ACTIVITY: The records below are to be reproduced exactly, and no picture should appear in the copy.

(DATA FOR THIS EXERCISE begins)

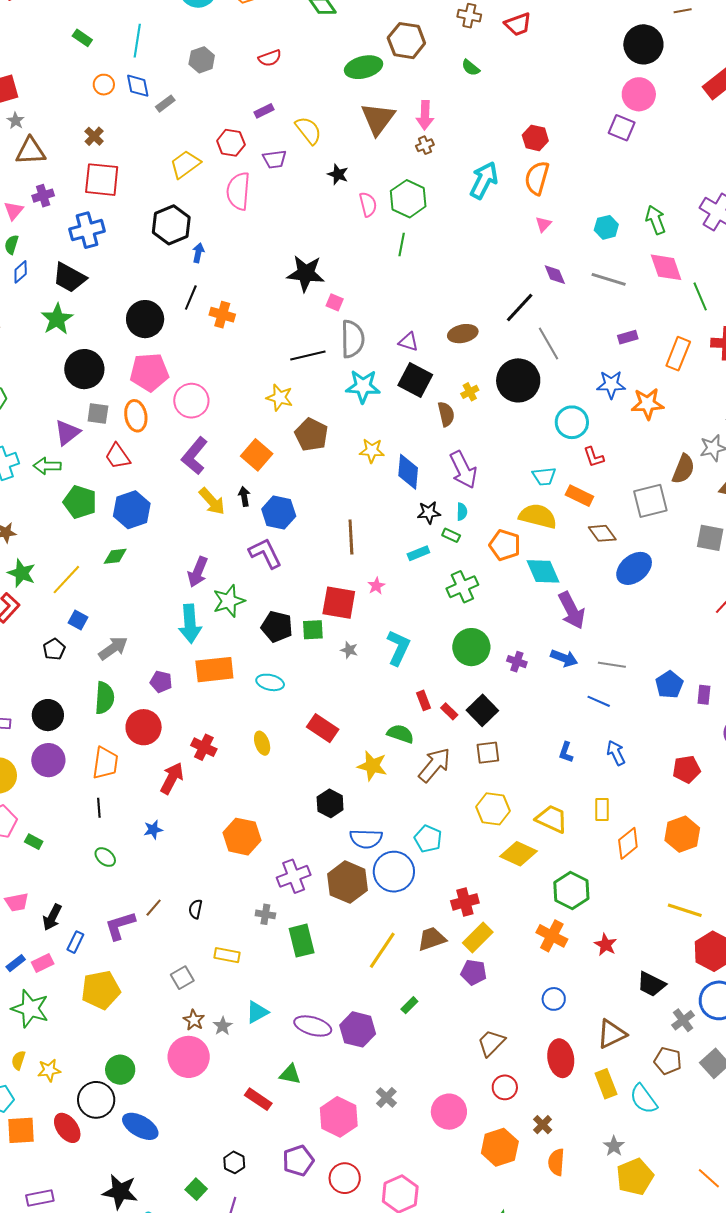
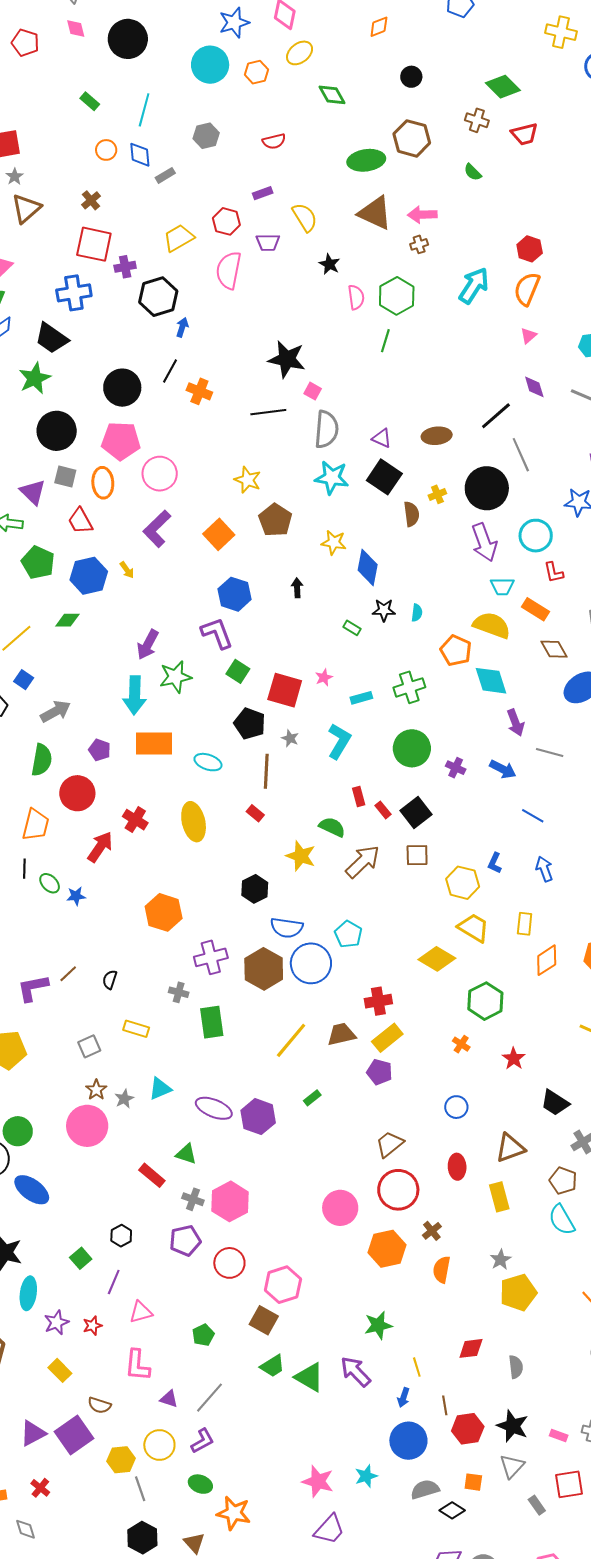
pink arrow: (425, 115) -> (422, 215), turned 80
brown triangle: (378, 119) -> (375, 213), turned -48
brown triangle: (31, 151) -> (26, 208), turned -44
purple cross: (43, 196) -> (125, 267), moved
black line: (308, 355) -> (268, 412), moved
purple triangle: (67, 433) -> (33, 492), turned -44
purple arrow: (463, 470) -> (484, 542), moved
black arrow: (244, 496) -> (297, 588), moved
yellow arrow: (212, 501) -> (127, 570), moved, size x0.6
green rectangle: (451, 535) -> (352, 628), moved
brown line: (351, 537) -> (266, 771), moved
cyan rectangle: (418, 553) -> (361, 698), moved
purple arrow: (572, 610) -> (515, 723), size x0.7
black pentagon: (277, 627) -> (250, 724), moved
green square: (313, 630) -> (238, 671), moved, turned 30
gray line: (612, 665) -> (550, 753), moved
red rectangle: (323, 728) -> (255, 813), size x0.6
yellow ellipse: (262, 743) -> (194, 822), size x1.6
yellow hexagon: (493, 809) -> (463, 883), moved
green ellipse: (105, 857) -> (50, 883), moved
orange cross: (552, 936) -> (461, 1044), size x0.6
red ellipse: (561, 1058) -> (457, 1167), size x0.7
red circle: (505, 1087) -> (398, 1190), size x1.6
gray cross: (386, 1097) -> (193, 1199), moved, turned -30
cyan semicircle: (643, 1099) -> (562, 1220), moved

(DATA FOR THIS EXERCISE ends)

ANSWER TO THE EXERCISE:
pink arrow: (425, 115) -> (422, 215), turned 80
brown triangle: (378, 119) -> (375, 213), turned -48
brown triangle: (31, 151) -> (26, 208), turned -44
purple cross: (43, 196) -> (125, 267), moved
black line: (308, 355) -> (268, 412), moved
purple triangle: (67, 433) -> (33, 492), turned -44
purple arrow: (463, 470) -> (484, 542), moved
black arrow: (244, 496) -> (297, 588), moved
yellow arrow: (212, 501) -> (127, 570), moved, size x0.6
green rectangle: (451, 535) -> (352, 628), moved
brown line: (351, 537) -> (266, 771), moved
cyan rectangle: (418, 553) -> (361, 698), moved
purple arrow: (572, 610) -> (515, 723), size x0.7
black pentagon: (277, 627) -> (250, 724), moved
green square: (313, 630) -> (238, 671), moved, turned 30
gray line: (612, 665) -> (550, 753), moved
red rectangle: (323, 728) -> (255, 813), size x0.6
yellow ellipse: (262, 743) -> (194, 822), size x1.6
yellow hexagon: (493, 809) -> (463, 883), moved
green ellipse: (105, 857) -> (50, 883), moved
orange cross: (552, 936) -> (461, 1044), size x0.6
red ellipse: (561, 1058) -> (457, 1167), size x0.7
red circle: (505, 1087) -> (398, 1190), size x1.6
gray cross: (386, 1097) -> (193, 1199), moved, turned -30
cyan semicircle: (643, 1099) -> (562, 1220), moved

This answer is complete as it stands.